Exercise aim = Which lines of the data contain the string "plus"? Copy every one of them.

Given records =
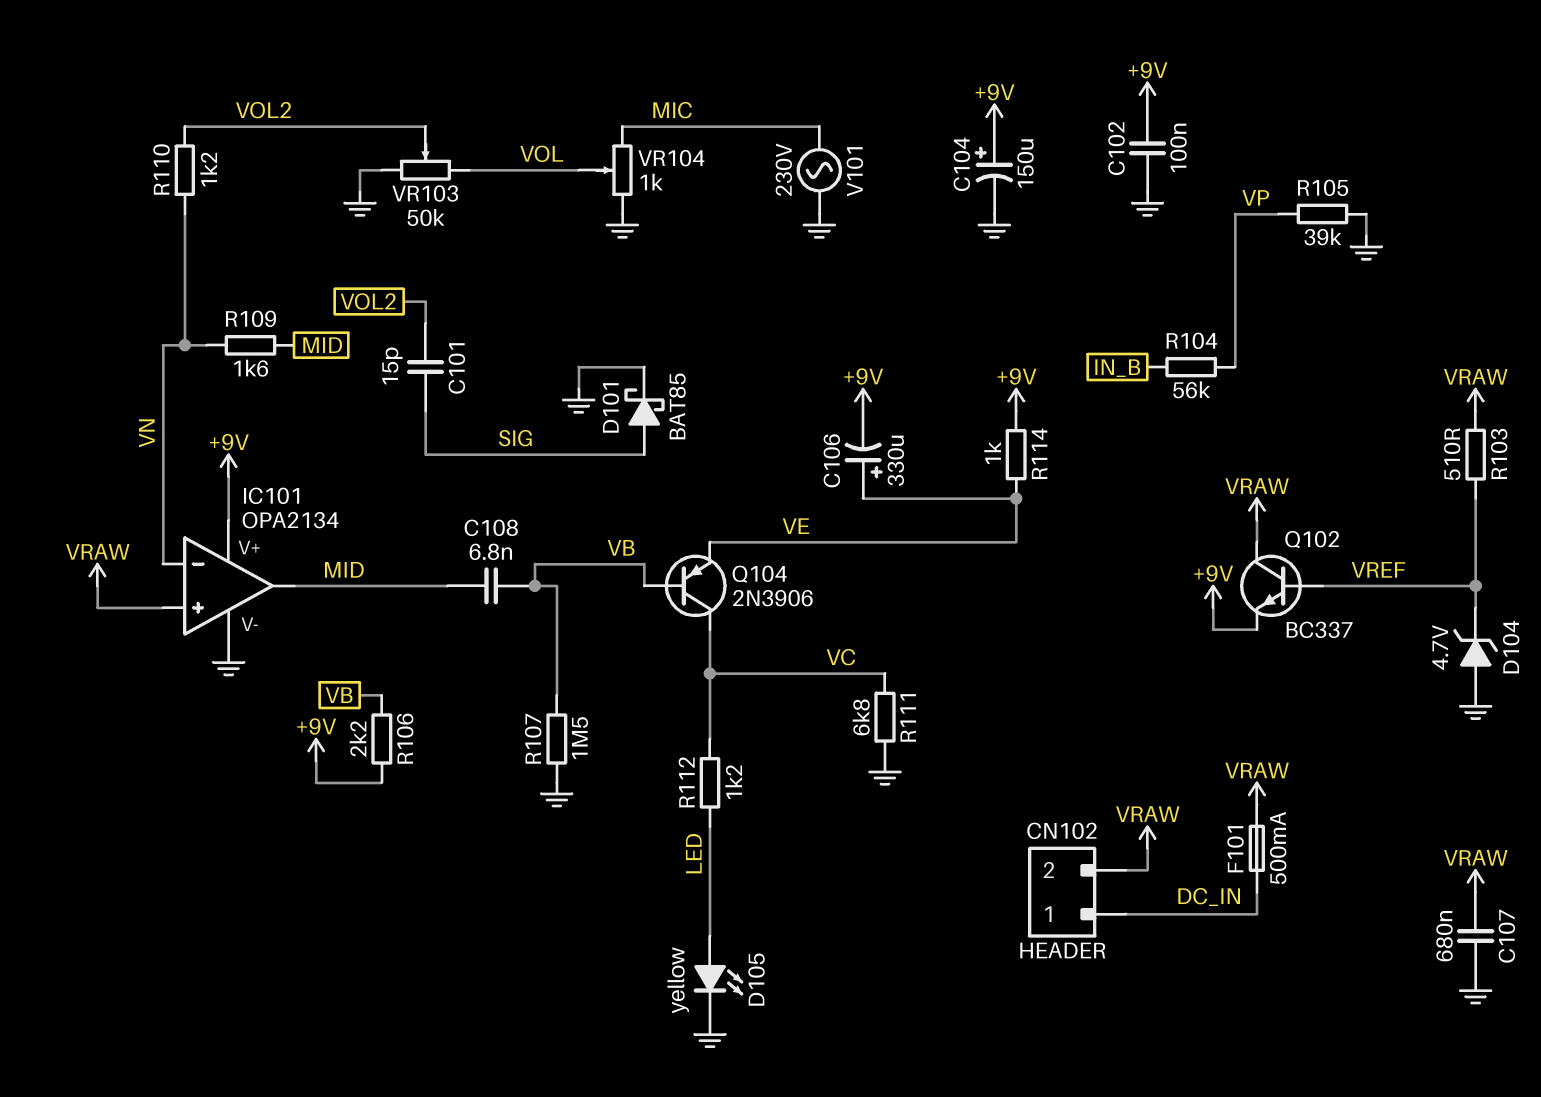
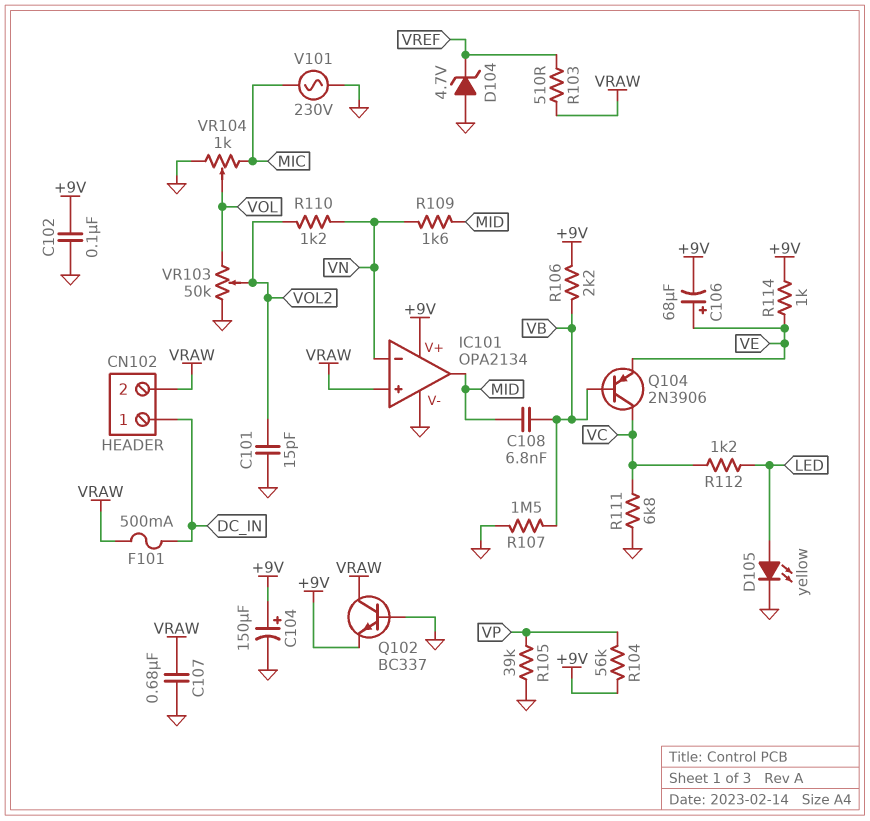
C101: 15pF (SIG, VOL2) -> 15pF (GND, VOL2)
C106: 330uF (plus VE, minus +9V) -> 68uF (plus VE, minus +9V)
D101: schottky BAT85 (A SIG, K GND) -> none
Q102: NPN BC337 (B VREF, C VRAW, E +9V) -> NPN BC337 (B GND, C VRAW, E +9V)
R104: 56k (IN_B, VP) -> 56k (+9V, VP)

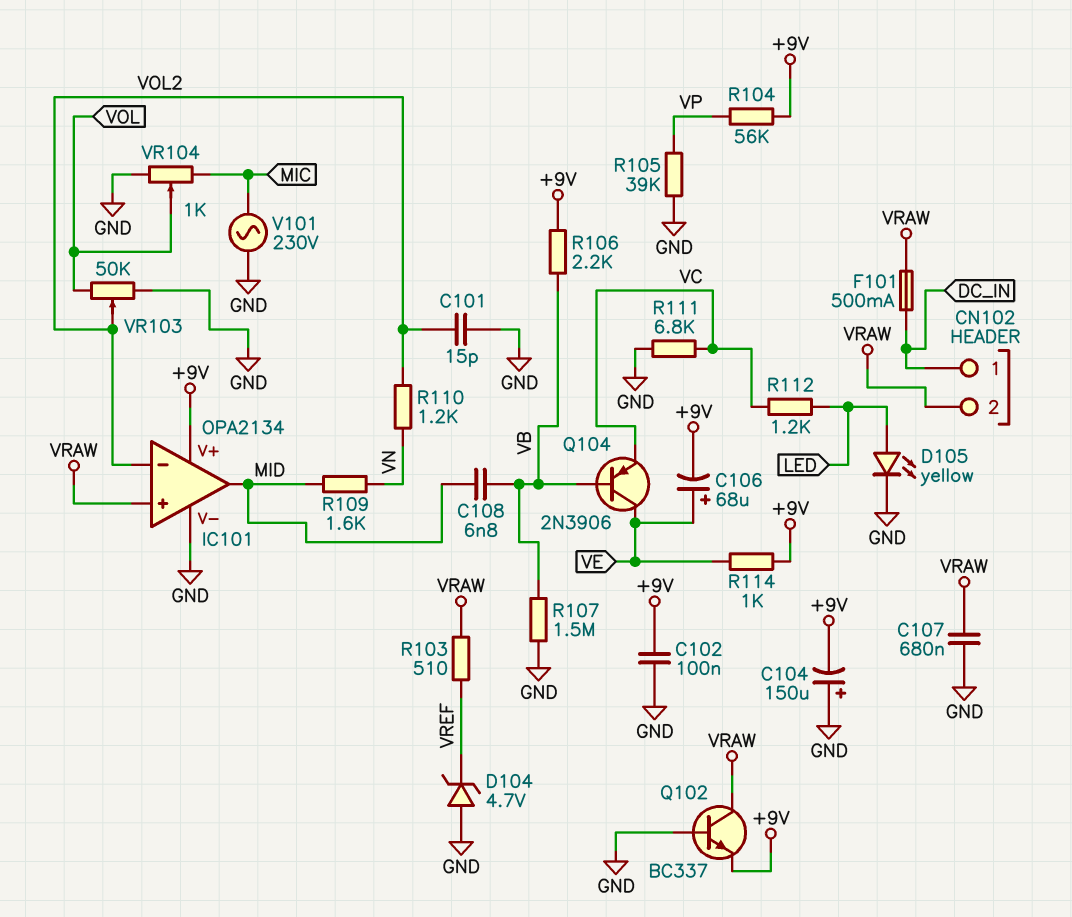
C104: 150uF (plus +9V, minus GND) -> 150uF (plus GND, minus +9V)
IC101 pin in-: VN -> VOL2
Q104: PNP 2N3906 (B VB, C VC, E VE) -> PNP 2N3906 (B VB, C VE, E VC)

Output for this exercise =
C106: 330uF (plus VE, minus +9V) -> 68uF (plus VE, minus +9V)
C104: 150uF (plus +9V, minus GND) -> 150uF (plus GND, minus +9V)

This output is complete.